Show every line from the entries that follow which holds the word "TEMP".
==== STUDY MATERIAL ====
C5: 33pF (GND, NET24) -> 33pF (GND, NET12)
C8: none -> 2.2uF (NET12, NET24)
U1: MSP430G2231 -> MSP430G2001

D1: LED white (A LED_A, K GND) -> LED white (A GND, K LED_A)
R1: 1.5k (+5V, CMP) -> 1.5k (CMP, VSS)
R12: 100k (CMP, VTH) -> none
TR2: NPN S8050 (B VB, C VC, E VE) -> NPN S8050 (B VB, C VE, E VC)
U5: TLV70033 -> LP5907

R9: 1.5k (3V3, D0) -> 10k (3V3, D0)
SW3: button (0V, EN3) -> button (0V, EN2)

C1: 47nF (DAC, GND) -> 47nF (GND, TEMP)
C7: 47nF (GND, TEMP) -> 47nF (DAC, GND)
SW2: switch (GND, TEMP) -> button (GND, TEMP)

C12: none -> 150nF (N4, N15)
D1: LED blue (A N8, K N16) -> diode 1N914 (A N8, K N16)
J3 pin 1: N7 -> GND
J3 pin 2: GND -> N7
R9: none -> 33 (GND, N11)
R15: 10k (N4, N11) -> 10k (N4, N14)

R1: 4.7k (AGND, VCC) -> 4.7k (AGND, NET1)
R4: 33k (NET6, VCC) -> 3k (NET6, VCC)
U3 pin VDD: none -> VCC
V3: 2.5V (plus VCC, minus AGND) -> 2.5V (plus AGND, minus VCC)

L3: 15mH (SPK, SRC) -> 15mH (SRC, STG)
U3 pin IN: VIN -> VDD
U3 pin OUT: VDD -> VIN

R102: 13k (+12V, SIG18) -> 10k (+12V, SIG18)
====
→ **SOLUTION**:
C1: 47nF (DAC, GND) -> 47nF (GND, TEMP)
C7: 47nF (GND, TEMP) -> 47nF (DAC, GND)
SW2: switch (GND, TEMP) -> button (GND, TEMP)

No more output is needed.